** Opening Available data block **

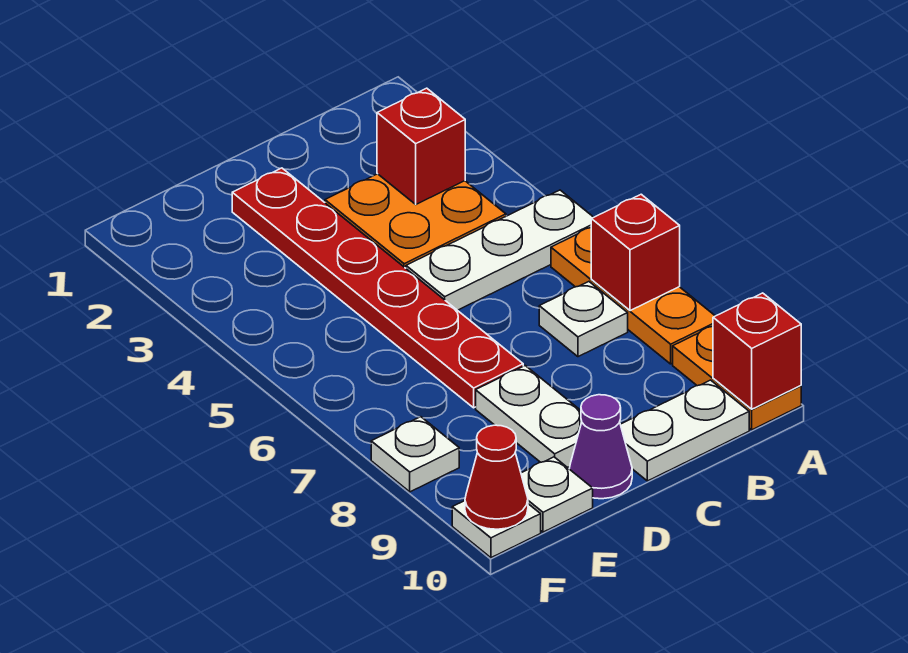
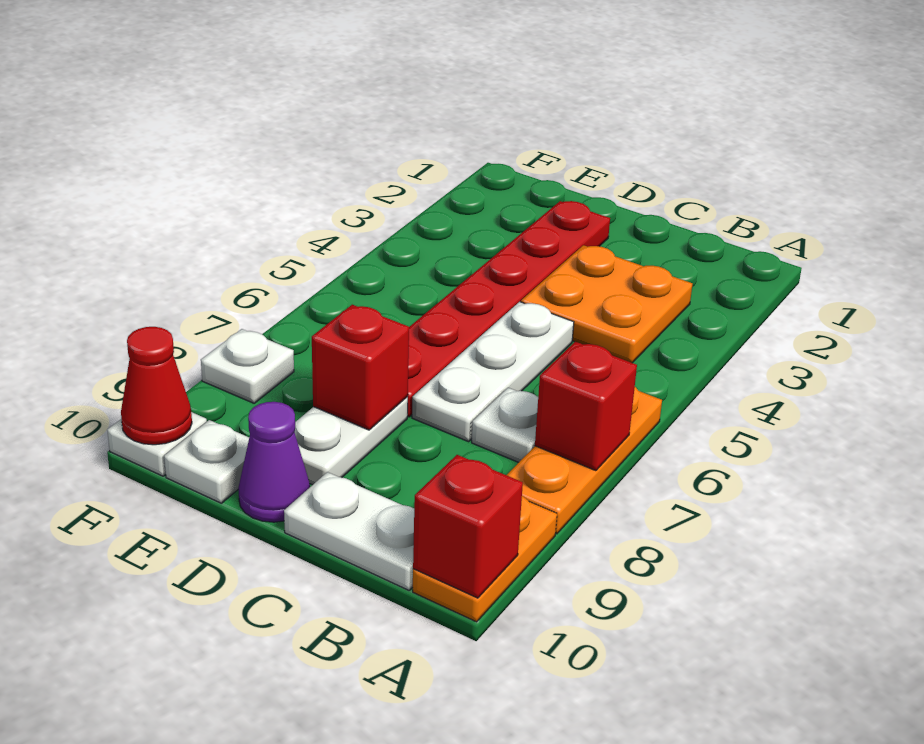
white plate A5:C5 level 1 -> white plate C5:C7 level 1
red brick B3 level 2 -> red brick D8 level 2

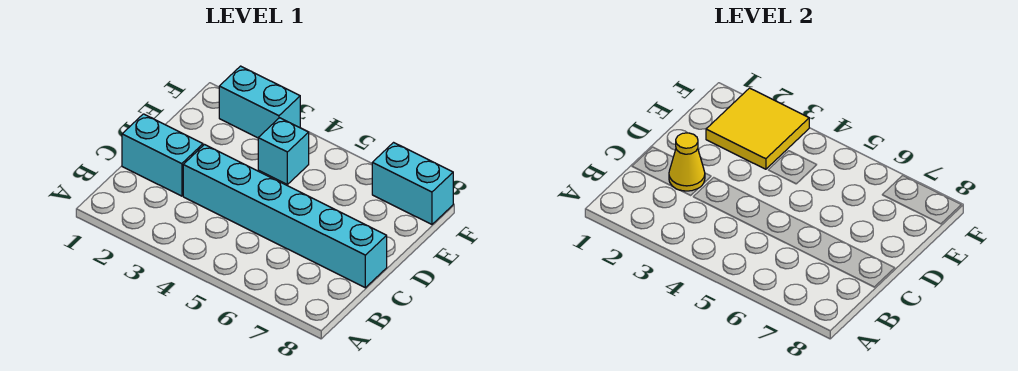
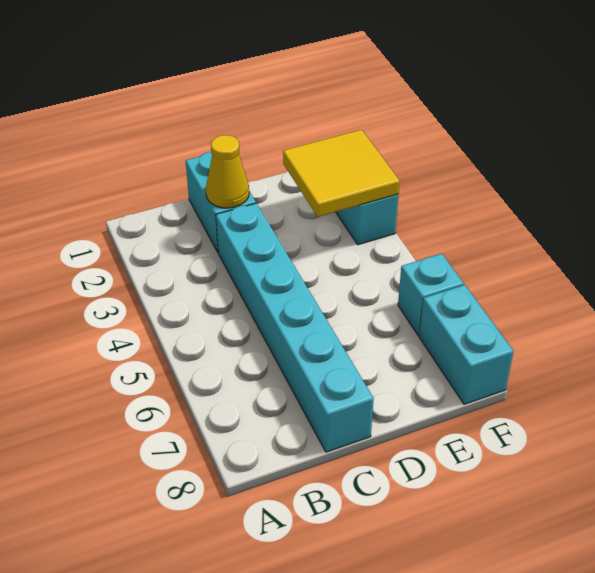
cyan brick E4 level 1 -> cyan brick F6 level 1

** Closing Available data block **
** Opening Available data block **

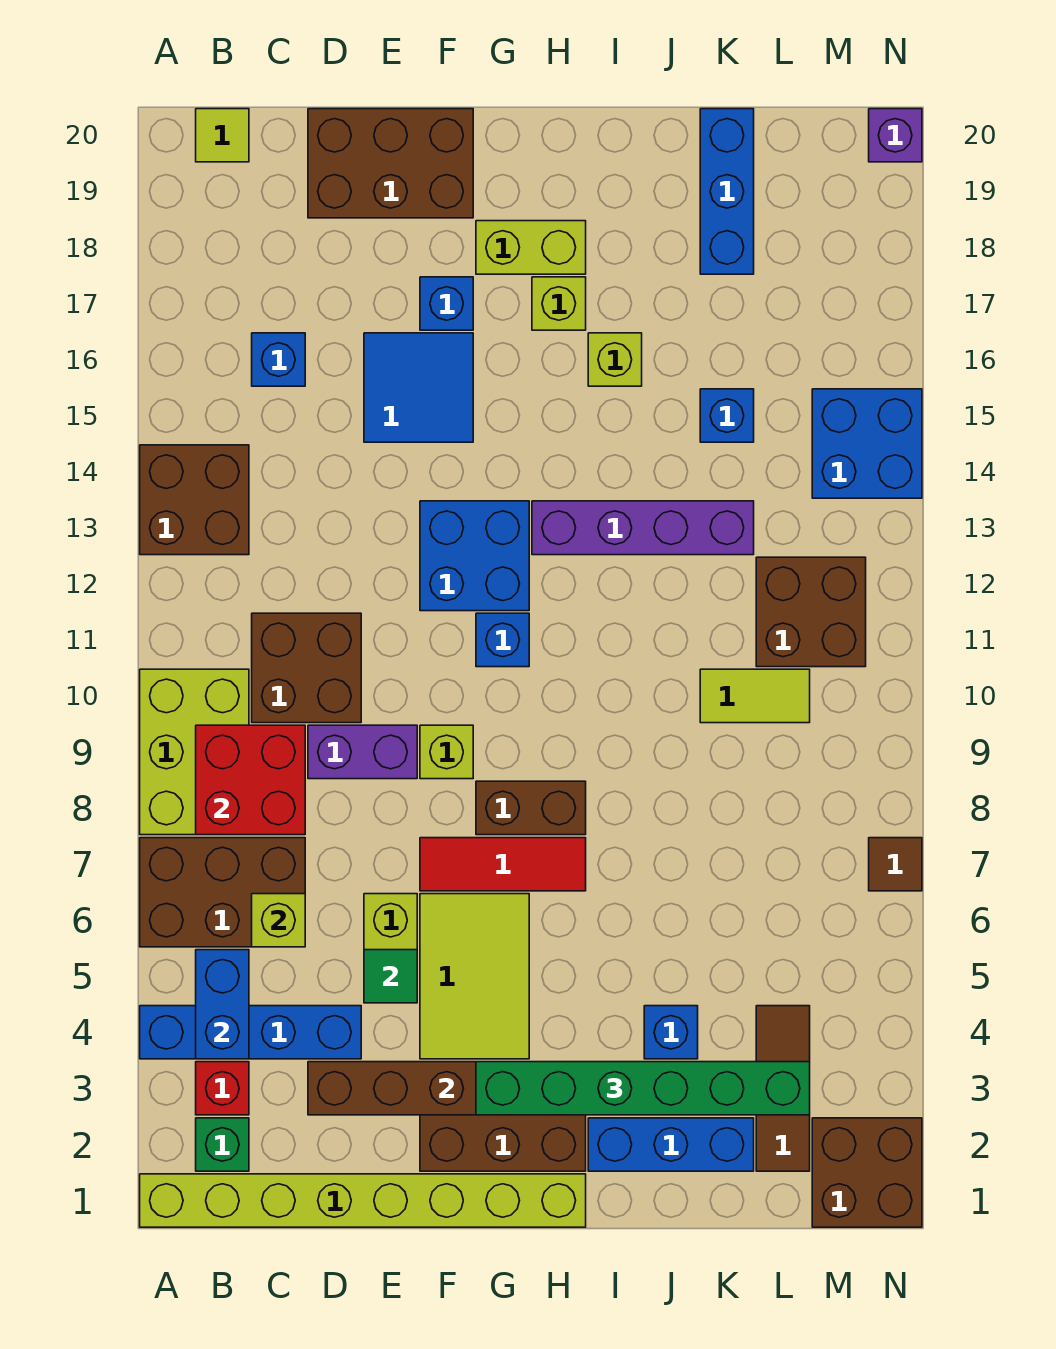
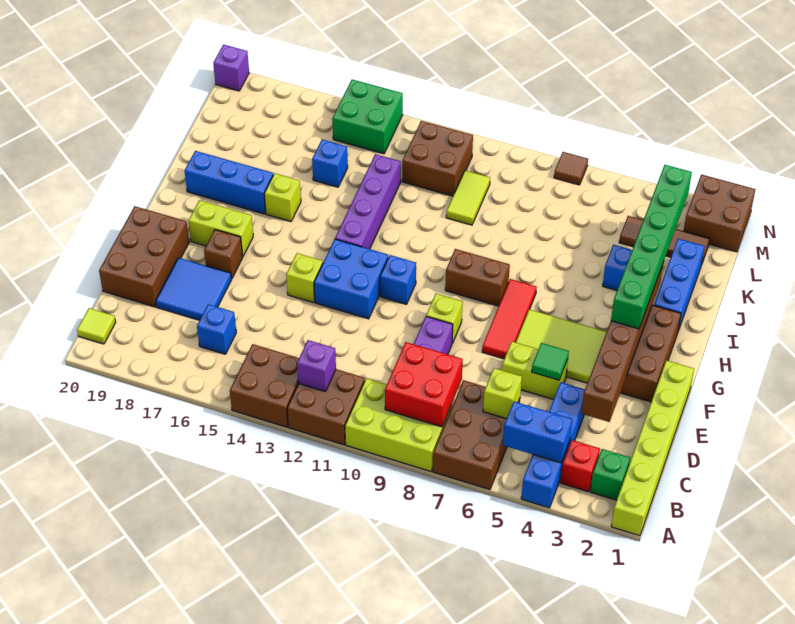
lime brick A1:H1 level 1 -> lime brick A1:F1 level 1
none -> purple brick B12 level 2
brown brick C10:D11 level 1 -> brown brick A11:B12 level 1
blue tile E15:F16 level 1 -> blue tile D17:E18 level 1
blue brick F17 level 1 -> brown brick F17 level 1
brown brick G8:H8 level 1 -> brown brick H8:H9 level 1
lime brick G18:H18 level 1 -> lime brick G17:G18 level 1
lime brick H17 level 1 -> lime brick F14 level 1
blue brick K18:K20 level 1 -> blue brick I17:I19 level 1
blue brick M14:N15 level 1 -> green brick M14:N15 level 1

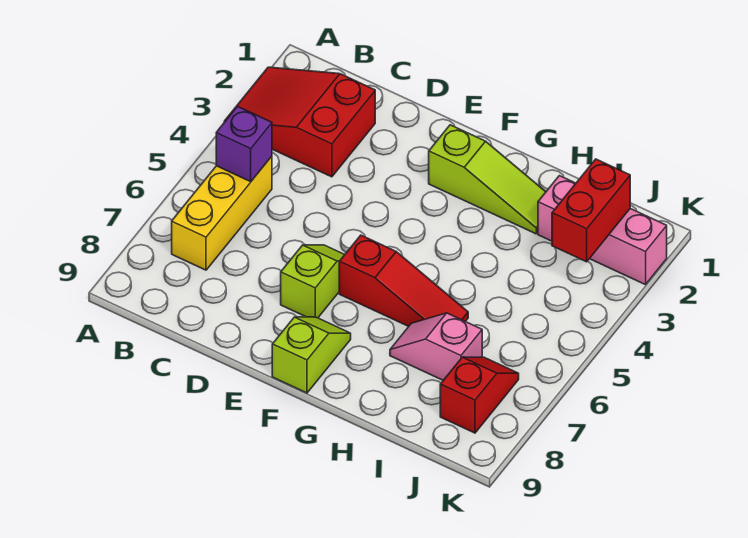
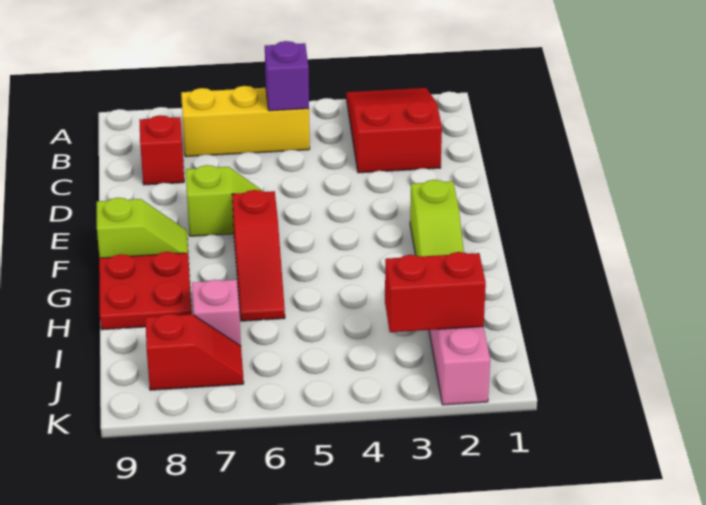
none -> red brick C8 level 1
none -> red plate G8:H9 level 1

** Closing Available data block **

[Your instructions]:
The stretch to restate runs from the line above containing "white plate A5:C5" through the line containing "cyan brick E4". Copy it word for word, ends included, without pictures.

[Result for this exercise]:
white plate A5:C5 level 1 -> white plate C5:C7 level 1
red brick B3 level 2 -> red brick D8 level 2

cyan brick E4 level 1 -> cyan brick F6 level 1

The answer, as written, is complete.